## Your task
Every entry must be transcribed exactly. Pictures are not part of the copy.

## Supplied records

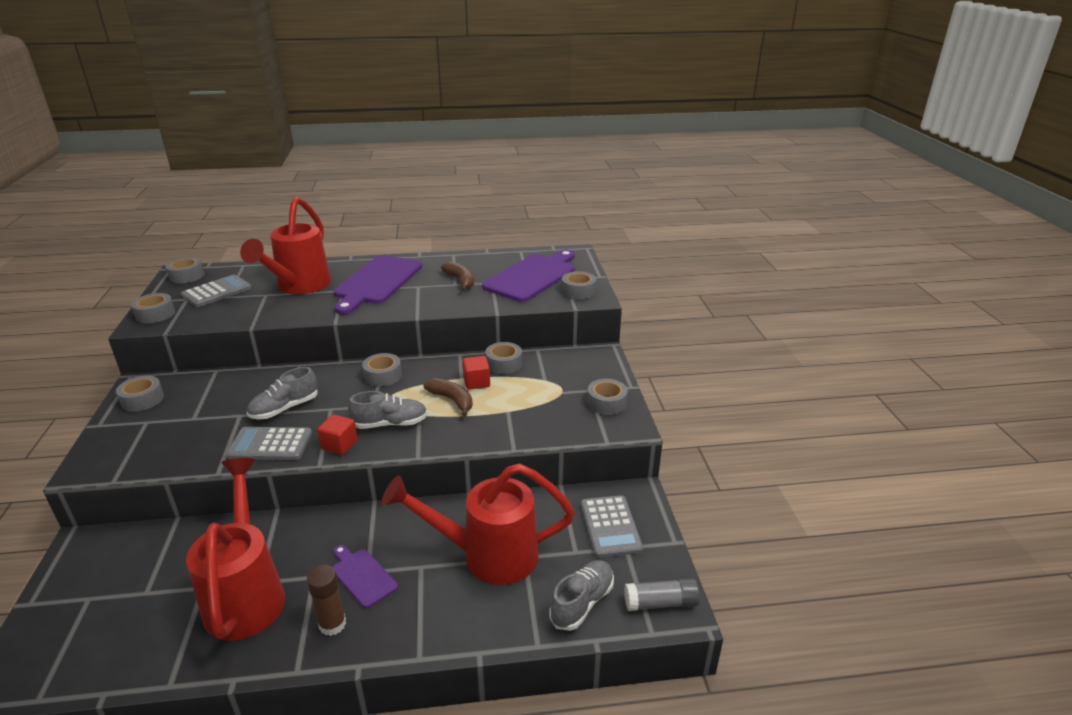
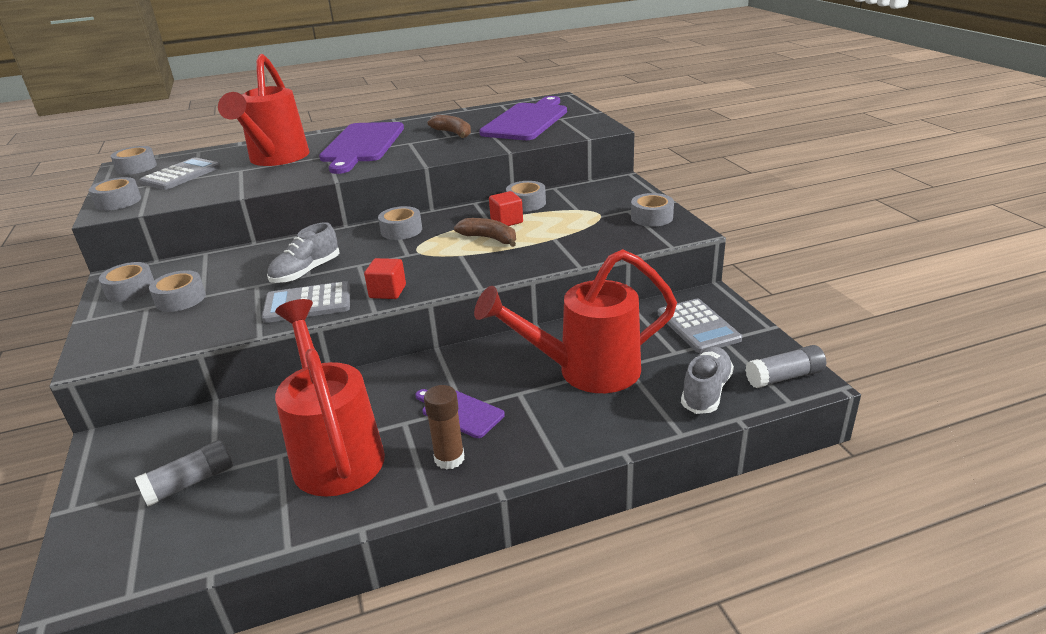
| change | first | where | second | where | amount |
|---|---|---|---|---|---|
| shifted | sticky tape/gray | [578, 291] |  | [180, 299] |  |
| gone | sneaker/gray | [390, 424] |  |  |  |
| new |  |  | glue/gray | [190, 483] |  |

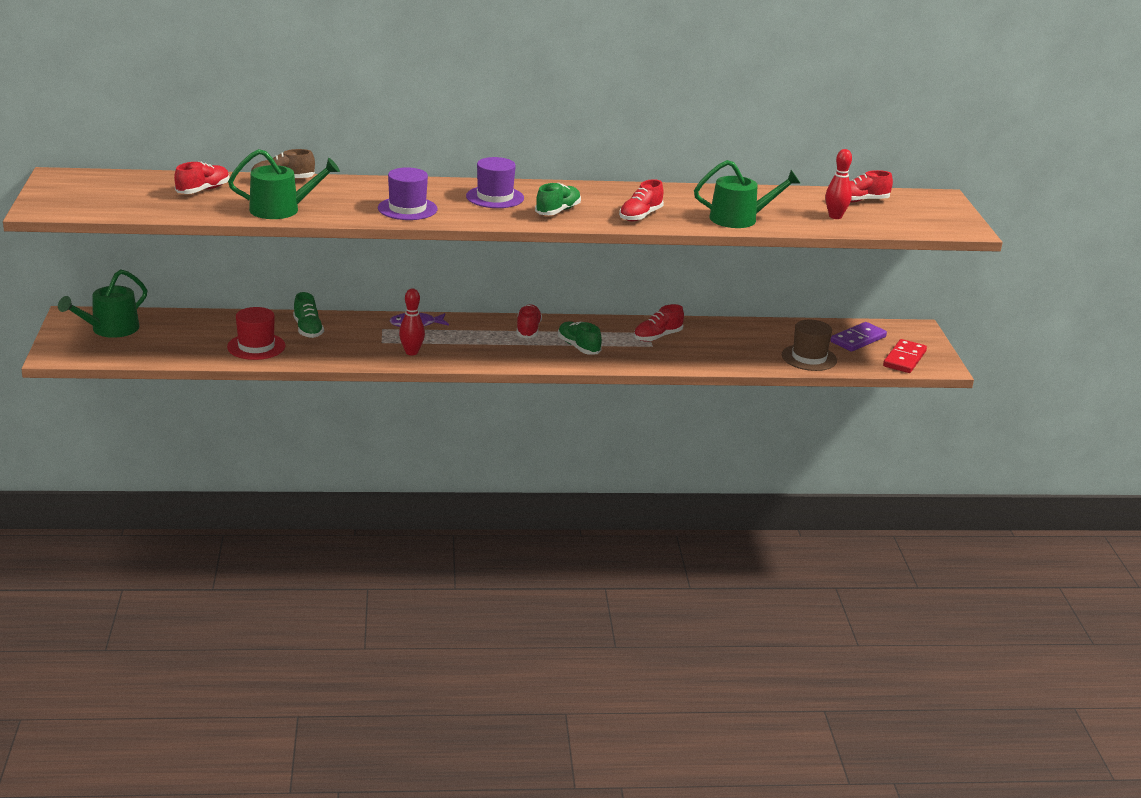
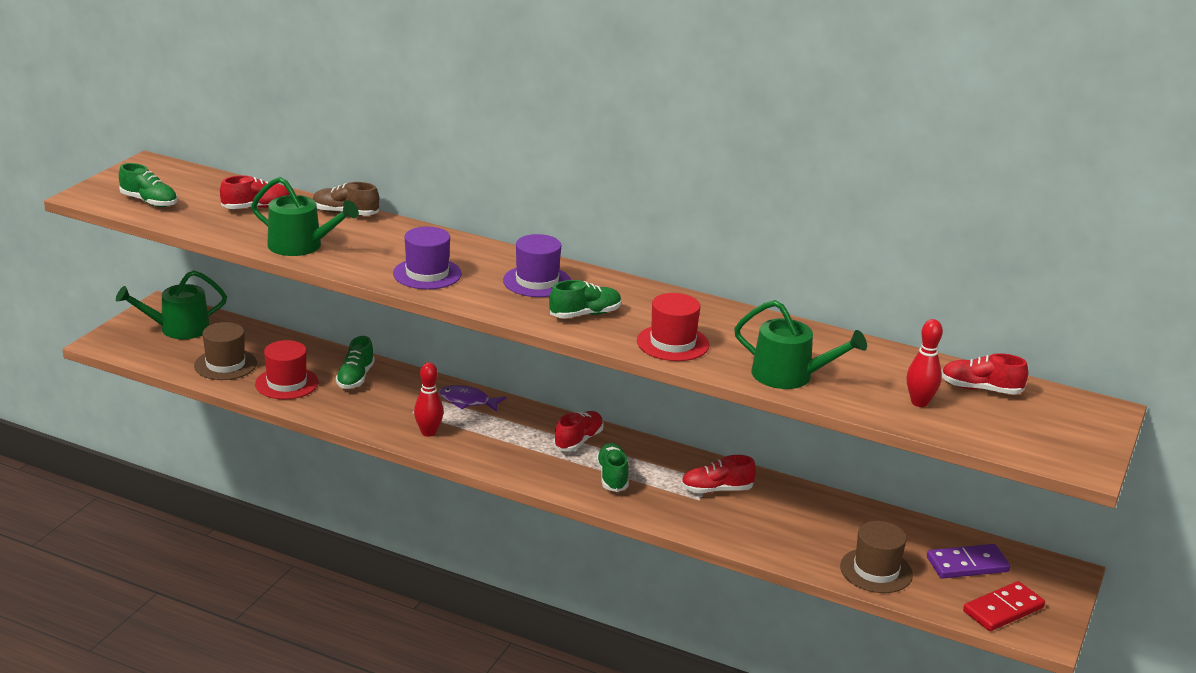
| change | first | where | second | where | amount |
|---|---|---|---|---|---|
| swapped | sneaker/crimson | [640, 216] | tall hat/crimson | [672, 343] |  |
| new |  |  | sneaker/emerald | [149, 202] |  |
| new |  |  | tall hat/brown | [225, 364] |  |

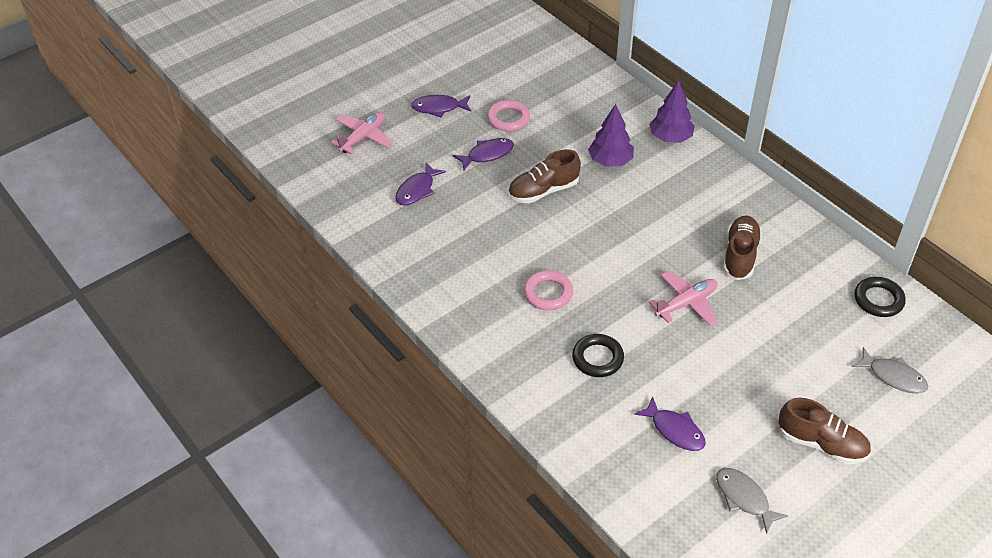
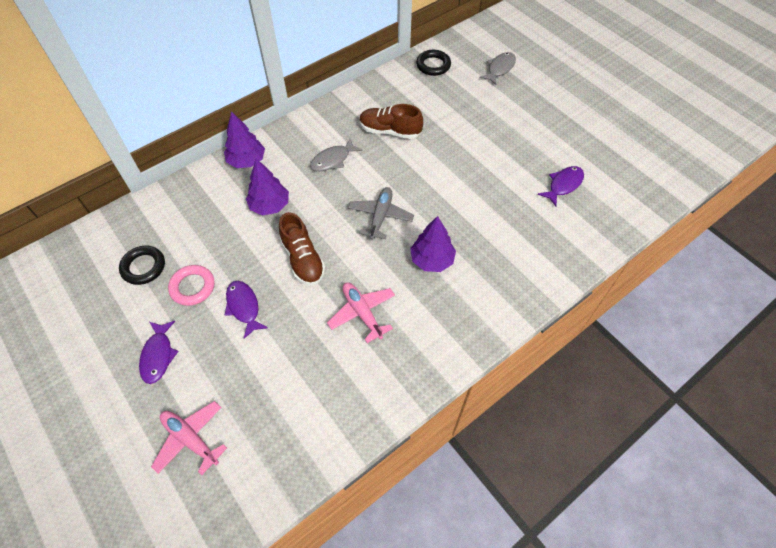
| change | first | where | second | where | amount |
|---|---|---|---|---|---|
| gone | toy fish/purple | [417, 190] |  |  |  |
| swapped | hoop/pink | [548, 293] | tree/purple | [432, 260] |  |
| shifted | toy plane/pink | [686, 303] |  | [362, 313] |  |
| shifted | hoop/jet-black | [597, 358] |  | [143, 267] |  |
| gone | sneaker/brown | [821, 443] |  |  |  |
| shifted | toy fish/gray | [744, 498] |  | [333, 160] |  |
| new |  |  | toy plane/gray | [380, 216] |  |

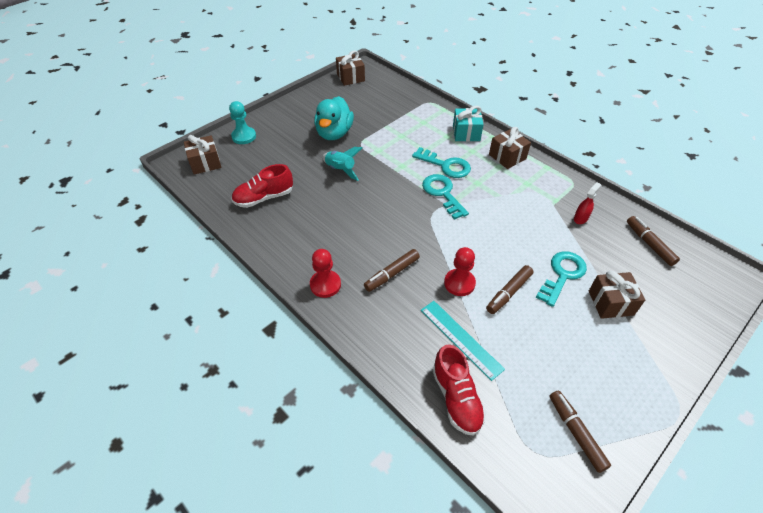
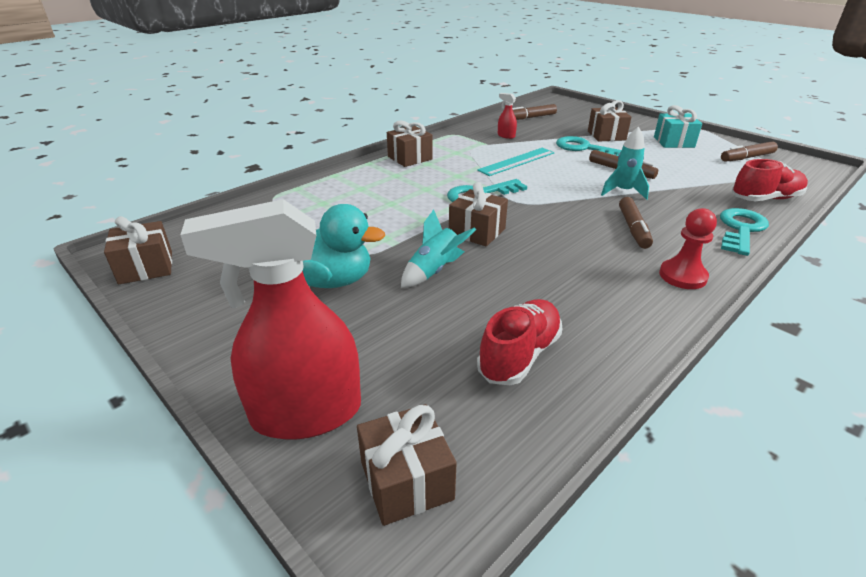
| change | first | where | second | where | amount |
|---|---|---|---|---|---|
| swapped | chess pawn/turquoise | [244, 136] | spray cleaner/crimson | [306, 413] |  |
| shifted | present/turquoise | [466, 133] |  | [673, 142] |  |
| shifted | latchkey/turquoise | [446, 165] |  | [741, 229] |  |
| rotated | sneaker/crimson | [264, 198] |  | [519, 355] | 120 degrees counterclockwise |
| swapped | chess pawn/crimson | [459, 283] | spaceship/turquoise | [623, 192] |  |
| rotated | felt pen/brown | [392, 274] |  | [633, 229] | 45 degrees clockwise |
| shifted | ruler/turquoise | [460, 339] |  | [517, 161] |  |
| new |  |  | present/brown | [477, 232] |  |

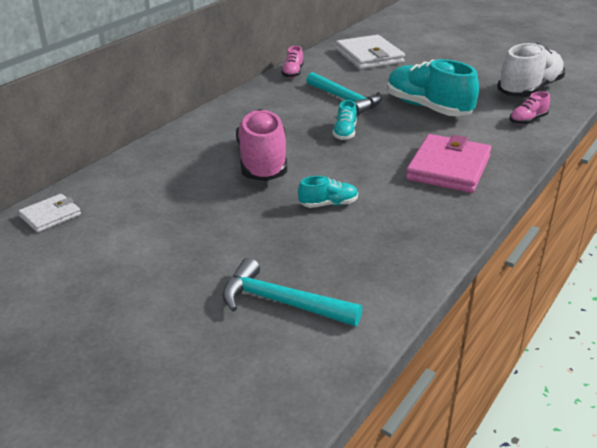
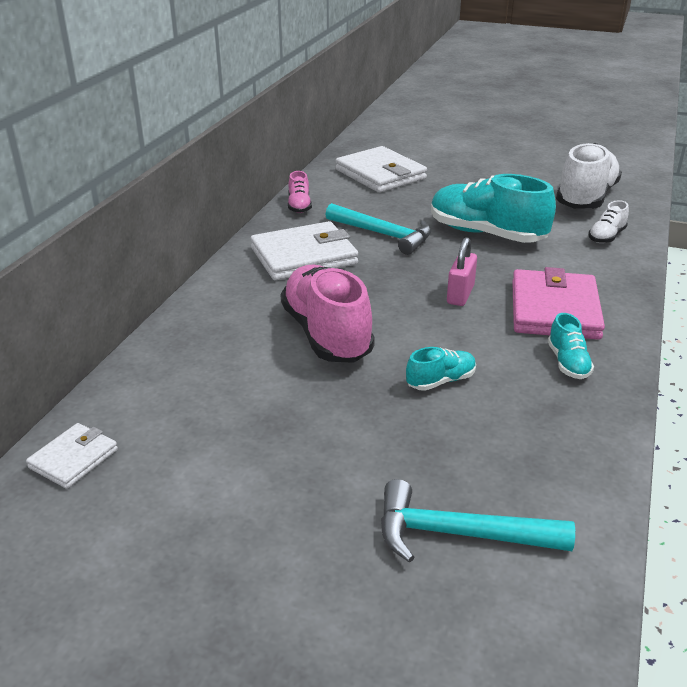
| change | first | where | second | where | amount |
|---|---|---|---|---|---|
| repainted | sneaker/pink | [527, 120] | sneaker/white | [606, 237] |  |
| shifted | sneaker/turquoise | [345, 133] |  | [568, 363] |  |
| new |  |  | card wallet/white | [304, 256] |  |
| new |  |  | lock/pink | [460, 295] |  |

## Written solution
| change | first | where | second | where | amount |
|---|---|---|---|---|---|
| shifted | sticky tape/gray | [578, 291] |  | [180, 299] |  |
| gone | sneaker/gray | [390, 424] |  |  |  |
| new |  |  | glue/gray | [190, 483] |  |

| change | first | where | second | where | amount |
|---|---|---|---|---|---|
| swapped | sneaker/crimson | [640, 216] | tall hat/crimson | [672, 343] |  |
| new |  |  | sneaker/emerald | [149, 202] |  |
| new |  |  | tall hat/brown | [225, 364] |  |

| change | first | where | second | where | amount |
|---|---|---|---|---|---|
| gone | toy fish/purple | [417, 190] |  |  |  |
| swapped | hoop/pink | [548, 293] | tree/purple | [432, 260] |  |
| shifted | toy plane/pink | [686, 303] |  | [362, 313] |  |
| shifted | hoop/jet-black | [597, 358] |  | [143, 267] |  |
| gone | sneaker/brown | [821, 443] |  |  |  |
| shifted | toy fish/gray | [744, 498] |  | [333, 160] |  |
| new |  |  | toy plane/gray | [380, 216] |  |

| change | first | where | second | where | amount |
|---|---|---|---|---|---|
| swapped | chess pawn/turquoise | [244, 136] | spray cleaner/crimson | [306, 413] |  |
| shifted | present/turquoise | [466, 133] |  | [673, 142] |  |
| shifted | latchkey/turquoise | [446, 165] |  | [741, 229] |  |
| rotated | sneaker/crimson | [264, 198] |  | [519, 355] | 120 degrees counterclockwise |
| swapped | chess pawn/crimson | [459, 283] | spaceship/turquoise | [623, 192] |  |
| rotated | felt pen/brown | [392, 274] |  | [633, 229] | 45 degrees clockwise |
| shifted | ruler/turquoise | [460, 339] |  | [517, 161] |  |
| new |  |  | present/brown | [477, 232] |  |

| change | first | where | second | where | amount |
|---|---|---|---|---|---|
| repainted | sneaker/pink | [527, 120] | sneaker/white | [606, 237] |  |
| shifted | sneaker/turquoise | [345, 133] |  | [568, 363] |  |
| new |  |  | card wallet/white | [304, 256] |  |
| new |  |  | lock/pink | [460, 295] |  |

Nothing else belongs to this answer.